(Information provided Opens)
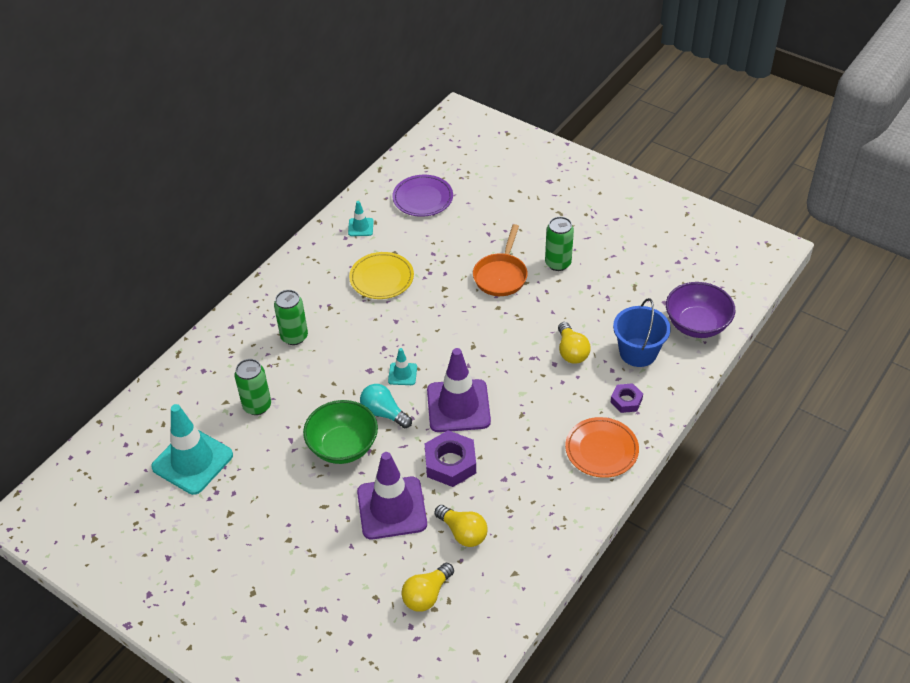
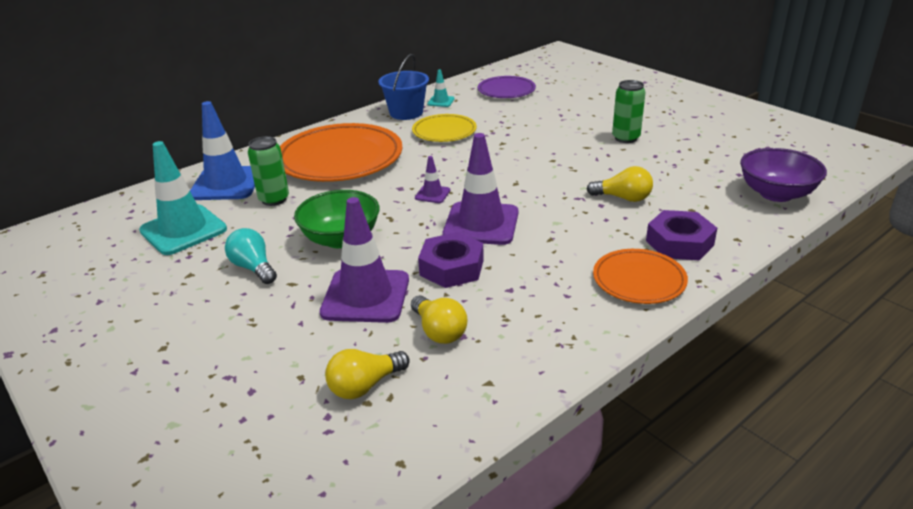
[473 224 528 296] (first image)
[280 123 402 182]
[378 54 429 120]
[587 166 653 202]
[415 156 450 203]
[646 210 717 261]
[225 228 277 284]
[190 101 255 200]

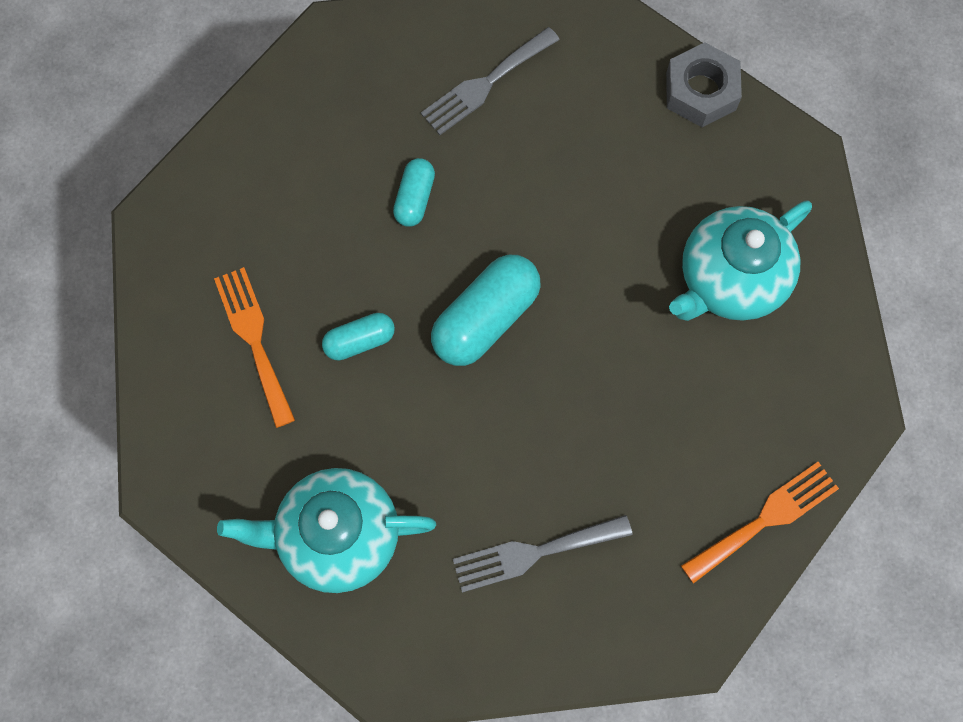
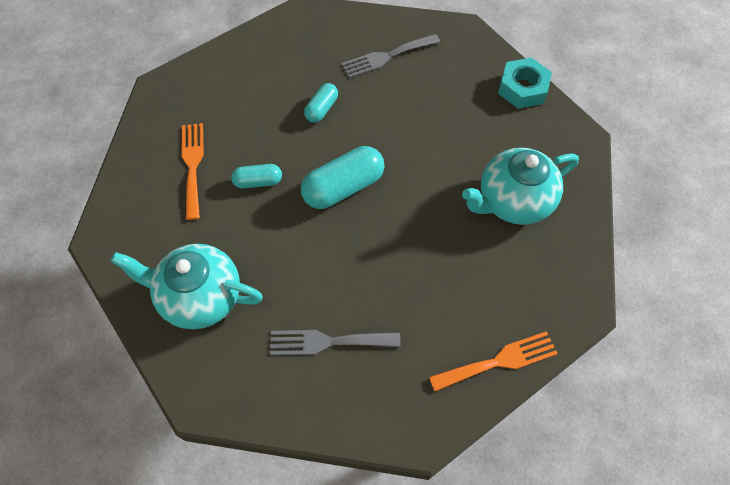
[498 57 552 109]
(Information provided Closes)
Transcribe the full listing above exactly as it stands, minus the pictures.

> Worked solution:
[473 224 528 296] (first image)
[280 123 402 182]
[378 54 429 120]
[587 166 653 202]
[415 156 450 203]
[646 210 717 261]
[225 228 277 284]
[190 101 255 200]

[498 57 552 109]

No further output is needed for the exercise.